BRIEF:
Reproduce every record below exactly as written, leaving out any pictures.

RECORDED INFORMATION:
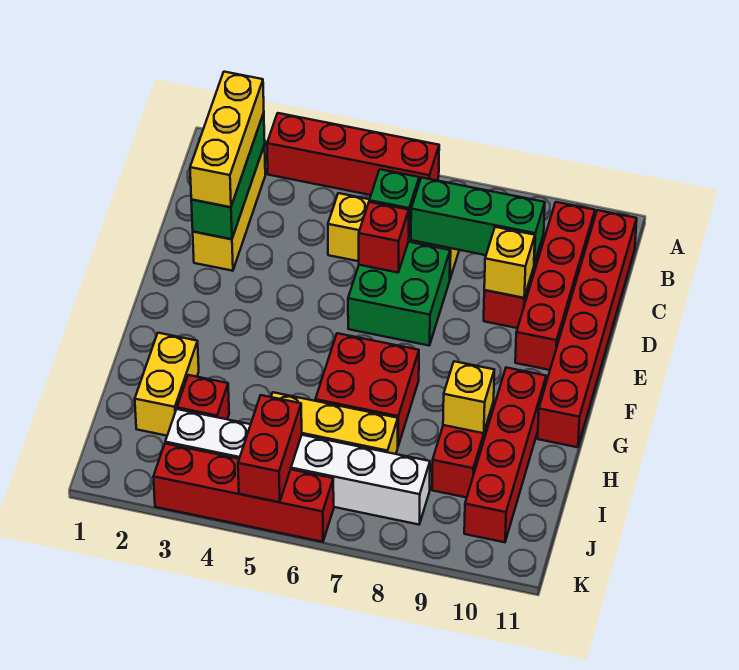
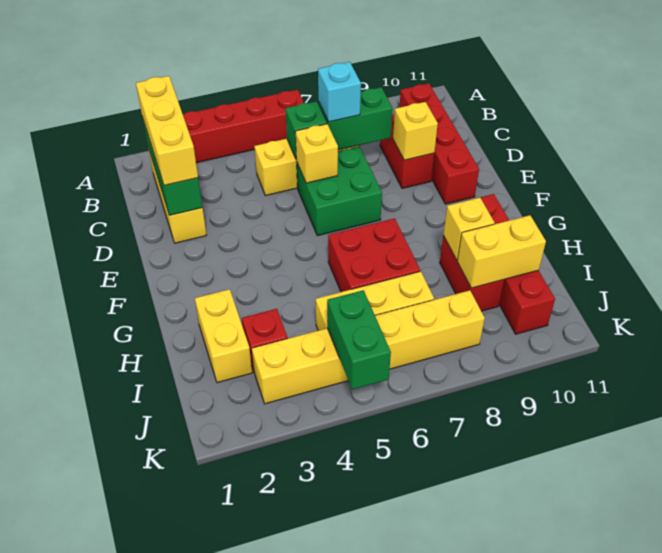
red brick B11:G11 level 1 -> none
green brick C7:C9 level 2 -> green brick C7:C8 level 2
none -> cyan brick C7 level 3
red brick D6 level 2 -> yellow brick D6 level 2
none -> yellow brick I9:I10 level 2
white brick J3:J8 level 1 -> yellow brick J3:J8 level 1
red brick J5:K5 level 2 -> green brick J5:K5 level 2
red brick K3:K6 level 1 -> none

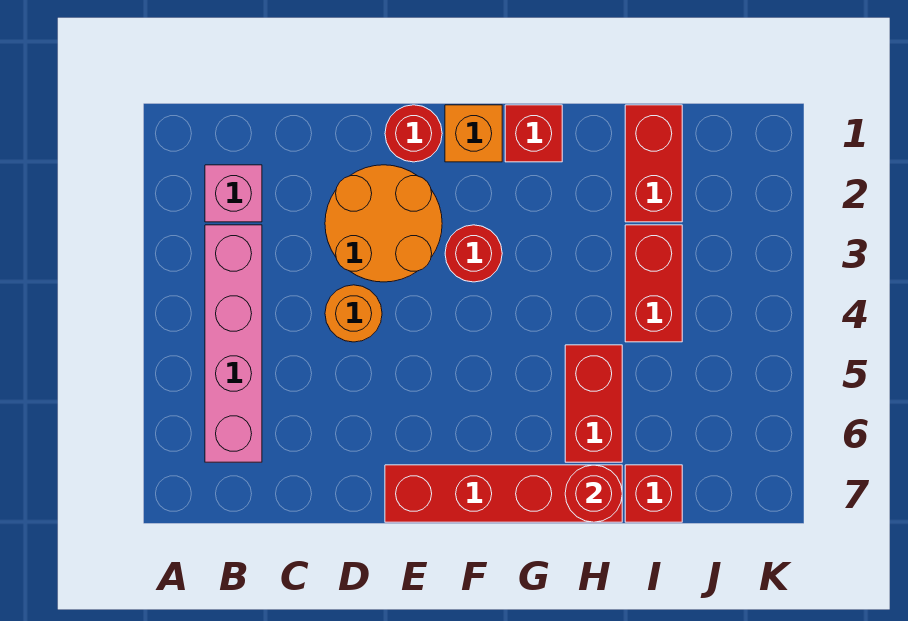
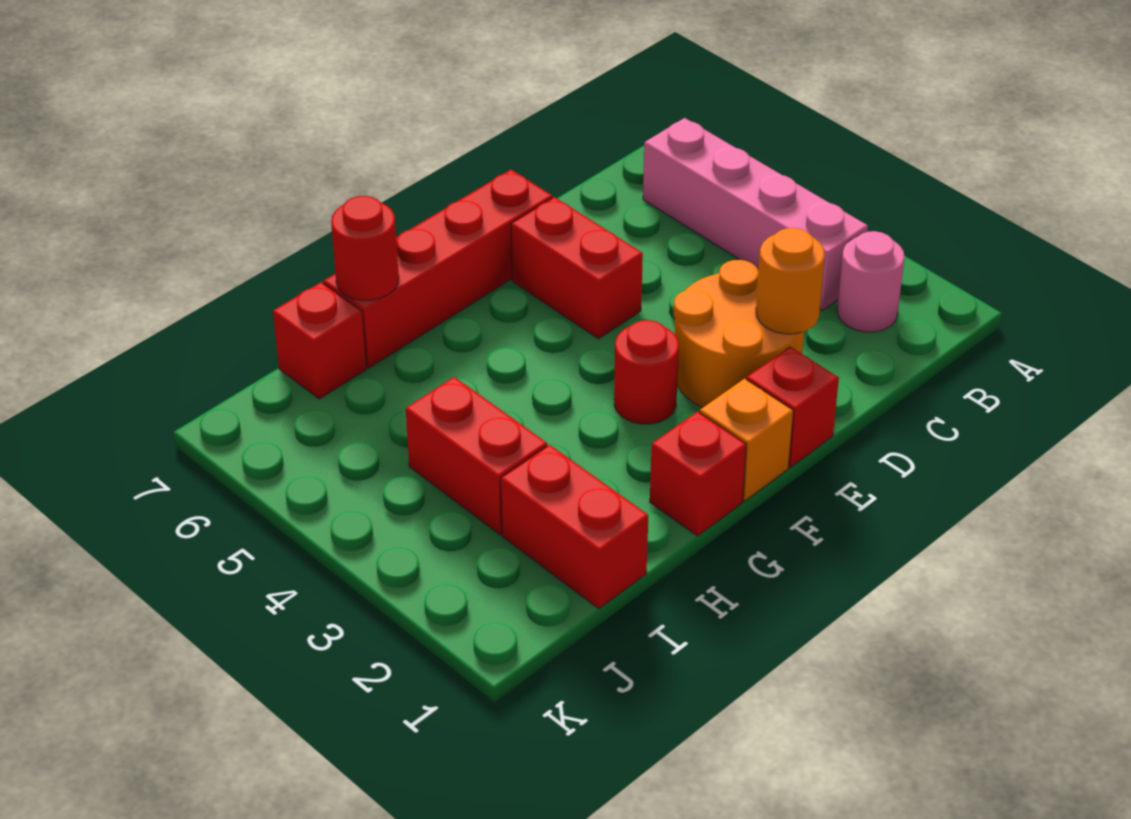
pink brick B2 level 1 -> pink round brick B2 level 1
orange round brick D4 level 1 -> orange round brick D2 level 2
red round brick E1 level 1 -> red brick E1 level 1
red brick H5:H6 level 1 -> red brick E5:E6 level 1

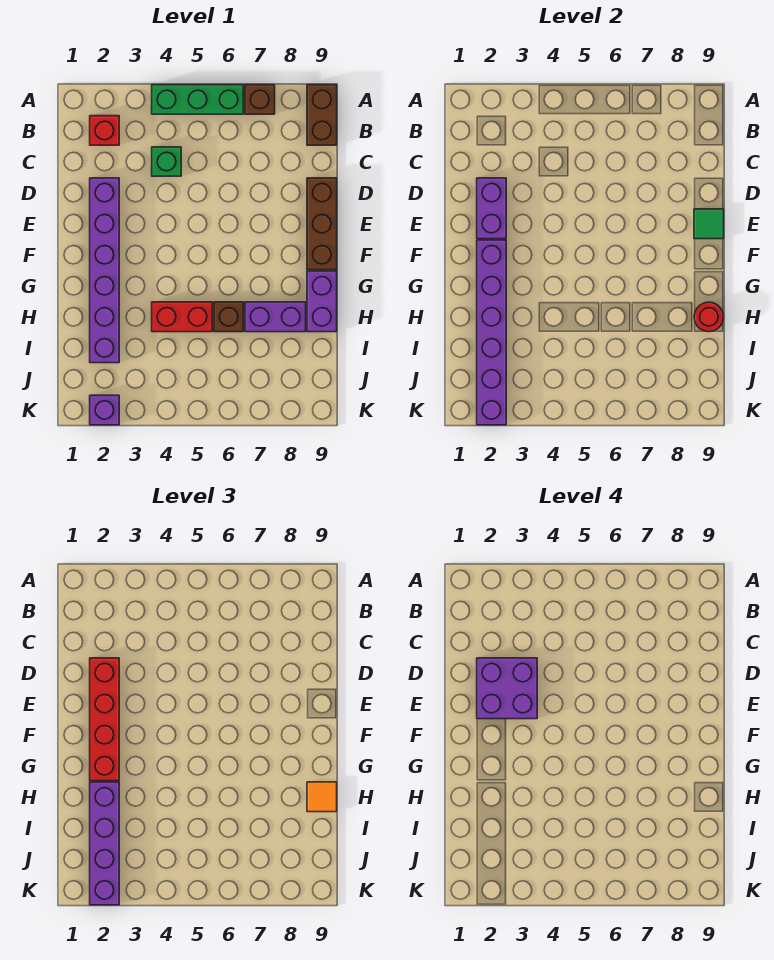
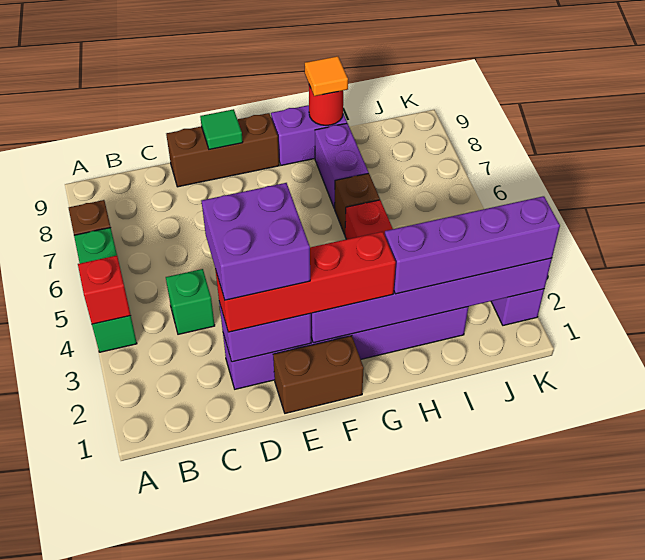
brown brick A9:B9 level 1 -> brown brick E1:F1 level 1
red brick B2 level 1 -> red brick A4 level 2

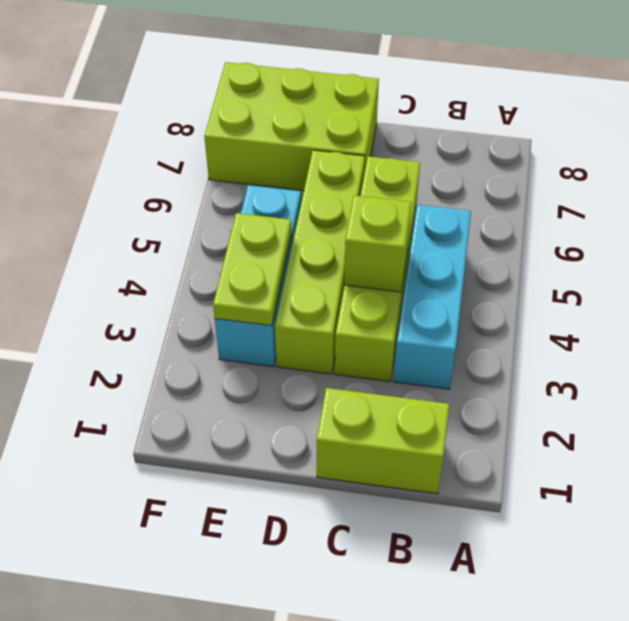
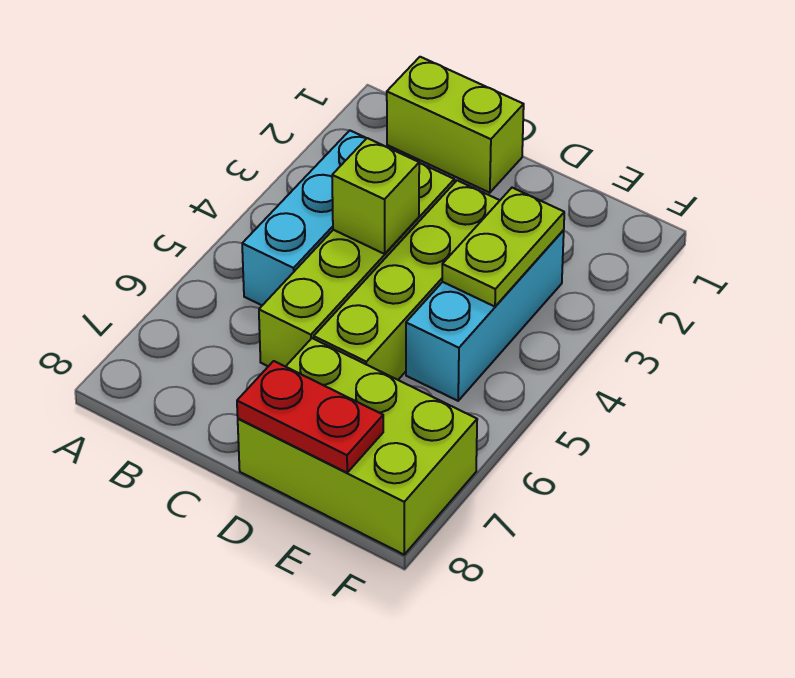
none -> red plate D8:E8 level 2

OUTPUT FOR THIS EXERCISE:
red brick B11:G11 level 1 -> none
green brick C7:C9 level 2 -> green brick C7:C8 level 2
none -> cyan brick C7 level 3
red brick D6 level 2 -> yellow brick D6 level 2
none -> yellow brick I9:I10 level 2
white brick J3:J8 level 1 -> yellow brick J3:J8 level 1
red brick J5:K5 level 2 -> green brick J5:K5 level 2
red brick K3:K6 level 1 -> none

pink brick B2 level 1 -> pink round brick B2 level 1
orange round brick D4 level 1 -> orange round brick D2 level 2
red round brick E1 level 1 -> red brick E1 level 1
red brick H5:H6 level 1 -> red brick E5:E6 level 1

brown brick A9:B9 level 1 -> brown brick E1:F1 level 1
red brick B2 level 1 -> red brick A4 level 2

none -> red plate D8:E8 level 2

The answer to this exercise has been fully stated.